[A run of records]
»»
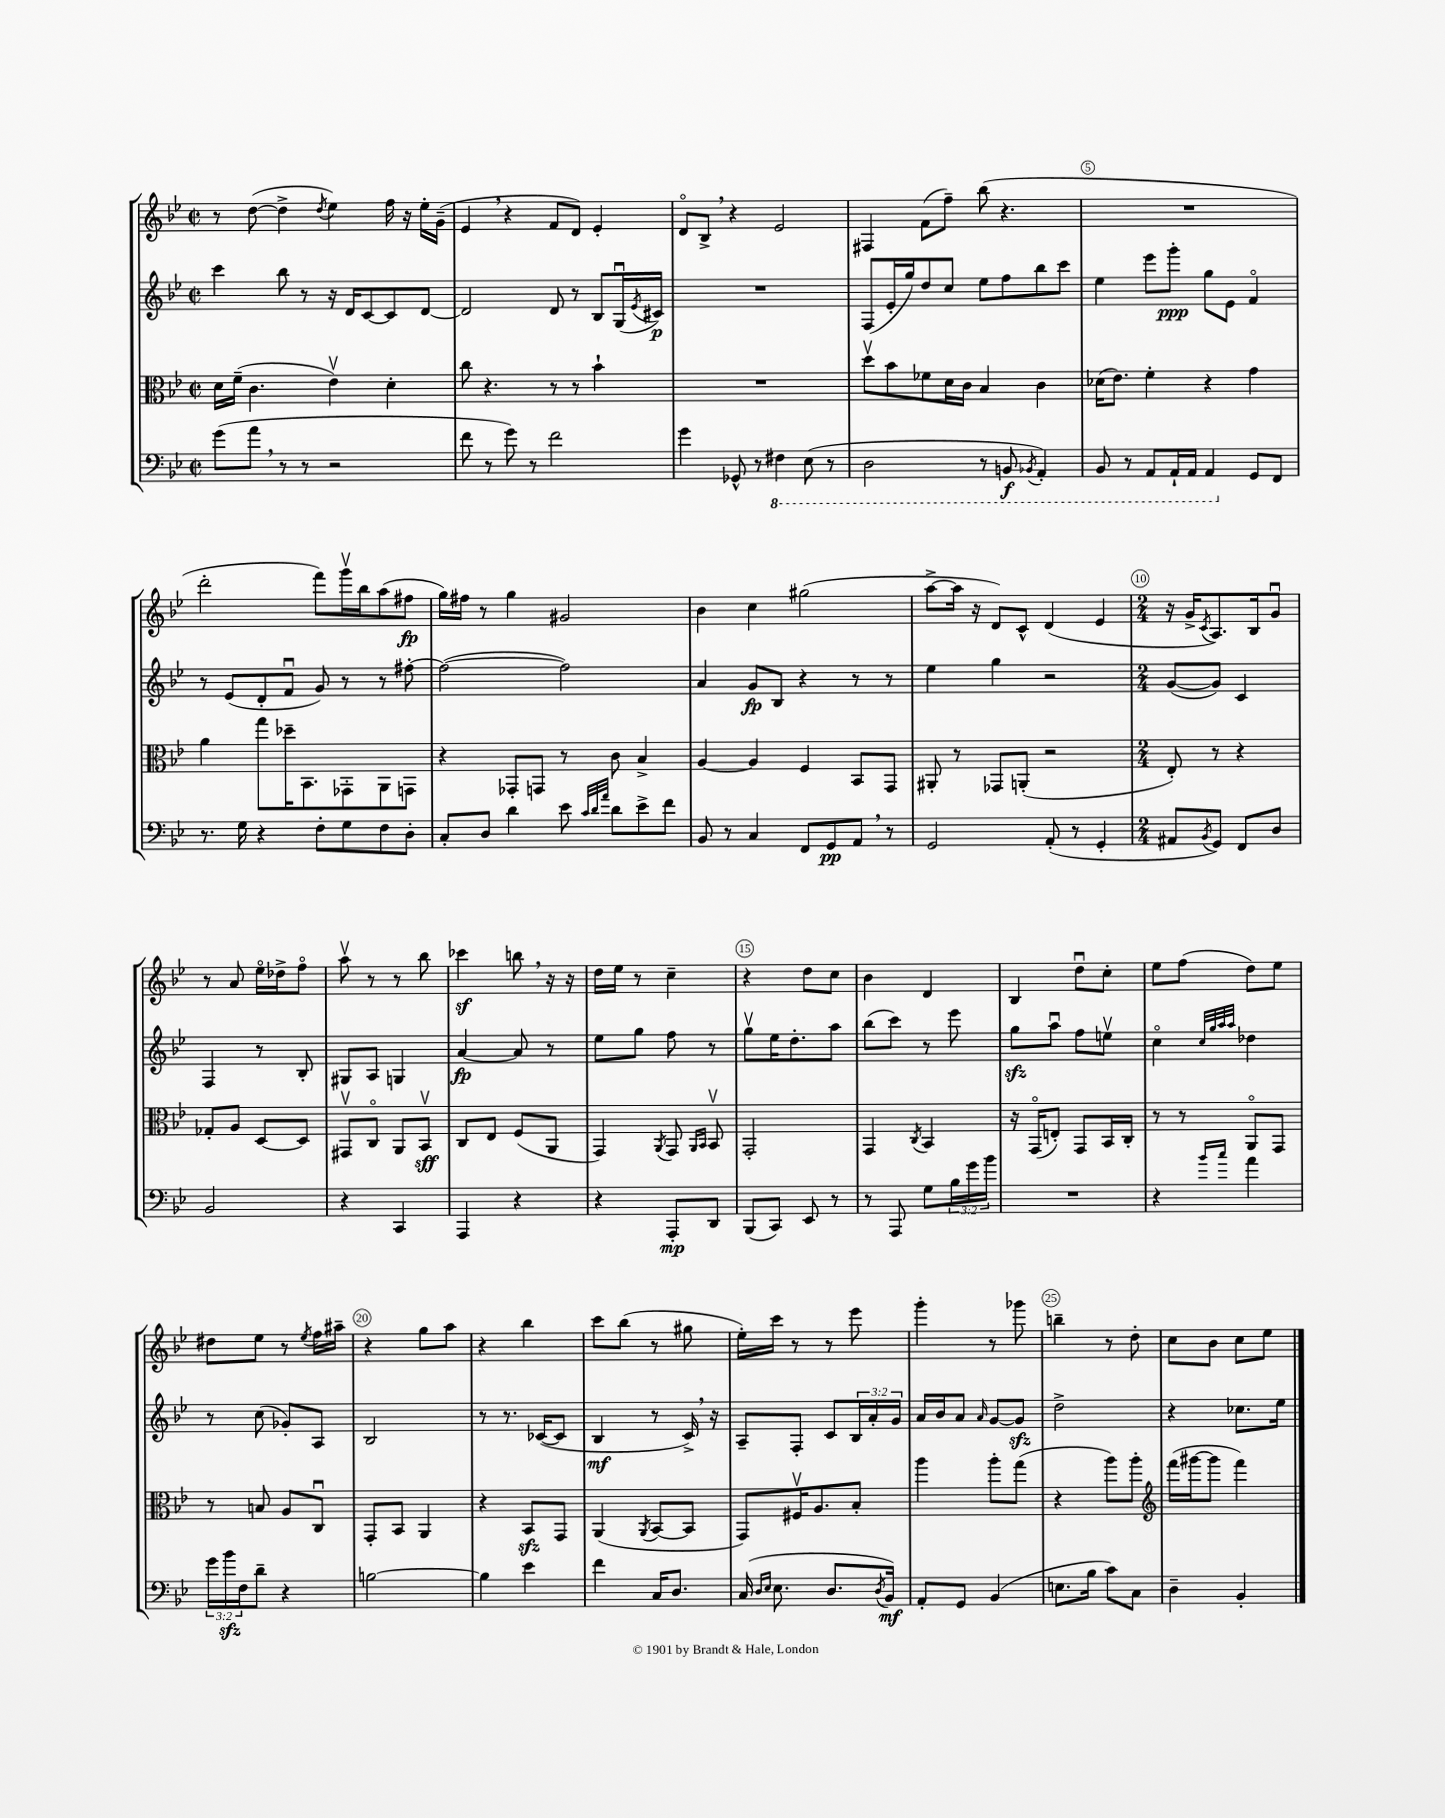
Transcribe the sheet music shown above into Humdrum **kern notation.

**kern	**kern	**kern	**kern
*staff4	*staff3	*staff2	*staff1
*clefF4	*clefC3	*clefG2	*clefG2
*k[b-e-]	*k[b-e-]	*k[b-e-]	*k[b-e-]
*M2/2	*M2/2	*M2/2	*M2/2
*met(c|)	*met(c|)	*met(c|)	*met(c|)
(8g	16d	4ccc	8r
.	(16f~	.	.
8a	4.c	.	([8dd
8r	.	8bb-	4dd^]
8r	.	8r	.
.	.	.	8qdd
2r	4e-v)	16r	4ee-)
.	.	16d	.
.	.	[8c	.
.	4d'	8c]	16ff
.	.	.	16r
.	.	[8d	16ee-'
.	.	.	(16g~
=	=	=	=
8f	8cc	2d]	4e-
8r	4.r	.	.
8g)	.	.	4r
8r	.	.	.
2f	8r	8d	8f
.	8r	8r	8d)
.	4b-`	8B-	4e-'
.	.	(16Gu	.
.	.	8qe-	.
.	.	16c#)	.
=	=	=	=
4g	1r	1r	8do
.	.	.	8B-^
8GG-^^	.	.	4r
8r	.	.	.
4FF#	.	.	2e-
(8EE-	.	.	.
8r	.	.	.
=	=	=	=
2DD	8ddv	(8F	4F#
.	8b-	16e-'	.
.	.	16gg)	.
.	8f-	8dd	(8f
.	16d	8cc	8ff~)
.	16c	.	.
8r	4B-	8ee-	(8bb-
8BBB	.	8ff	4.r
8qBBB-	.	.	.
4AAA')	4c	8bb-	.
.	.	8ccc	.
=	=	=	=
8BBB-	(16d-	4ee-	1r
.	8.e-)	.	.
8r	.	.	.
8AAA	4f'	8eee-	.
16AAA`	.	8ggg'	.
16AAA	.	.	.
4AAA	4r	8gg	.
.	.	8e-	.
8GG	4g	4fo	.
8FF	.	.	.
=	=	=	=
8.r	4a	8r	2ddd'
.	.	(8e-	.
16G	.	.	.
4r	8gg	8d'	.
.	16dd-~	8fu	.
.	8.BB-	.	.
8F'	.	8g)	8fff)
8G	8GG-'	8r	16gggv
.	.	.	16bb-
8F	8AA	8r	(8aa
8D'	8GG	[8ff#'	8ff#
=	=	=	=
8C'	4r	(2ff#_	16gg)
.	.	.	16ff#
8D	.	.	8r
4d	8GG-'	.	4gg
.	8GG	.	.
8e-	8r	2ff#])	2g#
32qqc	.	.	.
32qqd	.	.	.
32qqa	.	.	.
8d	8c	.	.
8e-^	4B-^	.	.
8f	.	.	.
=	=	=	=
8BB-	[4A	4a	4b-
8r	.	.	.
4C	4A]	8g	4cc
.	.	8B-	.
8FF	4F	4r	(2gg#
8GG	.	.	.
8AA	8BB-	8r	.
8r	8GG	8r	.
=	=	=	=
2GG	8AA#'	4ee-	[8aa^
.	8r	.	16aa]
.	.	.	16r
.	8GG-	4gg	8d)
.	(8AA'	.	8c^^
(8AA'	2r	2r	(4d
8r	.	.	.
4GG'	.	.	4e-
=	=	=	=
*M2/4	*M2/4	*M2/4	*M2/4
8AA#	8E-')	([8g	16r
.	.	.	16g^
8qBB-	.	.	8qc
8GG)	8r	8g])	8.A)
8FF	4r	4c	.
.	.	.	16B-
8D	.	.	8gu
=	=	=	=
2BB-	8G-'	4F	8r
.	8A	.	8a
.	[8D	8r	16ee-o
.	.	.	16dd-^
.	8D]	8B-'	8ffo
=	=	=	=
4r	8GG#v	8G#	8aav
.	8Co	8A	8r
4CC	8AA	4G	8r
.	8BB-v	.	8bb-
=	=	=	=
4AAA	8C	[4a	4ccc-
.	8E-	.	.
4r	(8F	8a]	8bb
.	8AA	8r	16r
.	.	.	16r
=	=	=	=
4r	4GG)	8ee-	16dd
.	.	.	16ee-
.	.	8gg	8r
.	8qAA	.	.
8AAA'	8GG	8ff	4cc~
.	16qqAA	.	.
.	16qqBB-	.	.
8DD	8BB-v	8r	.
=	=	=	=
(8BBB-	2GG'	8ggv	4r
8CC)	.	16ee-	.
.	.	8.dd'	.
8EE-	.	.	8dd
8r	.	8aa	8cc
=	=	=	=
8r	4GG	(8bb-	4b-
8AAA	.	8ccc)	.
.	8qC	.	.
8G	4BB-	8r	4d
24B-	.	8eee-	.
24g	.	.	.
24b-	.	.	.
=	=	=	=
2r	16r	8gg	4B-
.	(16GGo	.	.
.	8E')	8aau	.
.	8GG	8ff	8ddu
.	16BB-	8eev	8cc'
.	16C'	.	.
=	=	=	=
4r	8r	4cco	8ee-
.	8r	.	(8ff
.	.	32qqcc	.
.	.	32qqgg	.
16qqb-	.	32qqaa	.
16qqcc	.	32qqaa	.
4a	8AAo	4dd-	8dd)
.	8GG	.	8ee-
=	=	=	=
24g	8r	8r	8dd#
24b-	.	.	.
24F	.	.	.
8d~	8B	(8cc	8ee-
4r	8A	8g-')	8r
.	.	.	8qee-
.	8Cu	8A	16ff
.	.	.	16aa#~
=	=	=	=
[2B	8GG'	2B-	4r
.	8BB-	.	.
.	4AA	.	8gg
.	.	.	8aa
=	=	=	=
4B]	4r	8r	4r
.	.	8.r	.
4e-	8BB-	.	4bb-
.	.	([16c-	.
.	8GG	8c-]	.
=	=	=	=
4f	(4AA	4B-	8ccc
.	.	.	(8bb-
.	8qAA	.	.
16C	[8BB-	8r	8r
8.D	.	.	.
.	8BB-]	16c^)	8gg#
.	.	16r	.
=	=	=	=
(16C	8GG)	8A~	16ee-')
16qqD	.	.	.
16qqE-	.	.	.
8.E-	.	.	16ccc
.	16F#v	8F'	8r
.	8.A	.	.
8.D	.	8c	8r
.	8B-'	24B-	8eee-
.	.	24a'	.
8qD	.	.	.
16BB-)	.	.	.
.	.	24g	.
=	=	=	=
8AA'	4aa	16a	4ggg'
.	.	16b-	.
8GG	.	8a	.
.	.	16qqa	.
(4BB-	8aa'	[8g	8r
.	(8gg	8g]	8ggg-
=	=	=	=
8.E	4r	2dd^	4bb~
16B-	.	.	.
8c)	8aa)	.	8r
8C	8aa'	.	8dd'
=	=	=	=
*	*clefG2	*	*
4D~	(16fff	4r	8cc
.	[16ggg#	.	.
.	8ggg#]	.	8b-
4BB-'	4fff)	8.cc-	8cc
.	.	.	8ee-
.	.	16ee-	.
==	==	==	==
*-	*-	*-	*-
««
> [Required work]
How many lines of the records above contain the string "kern"? Give only the number.

> [Solution to this problem]
2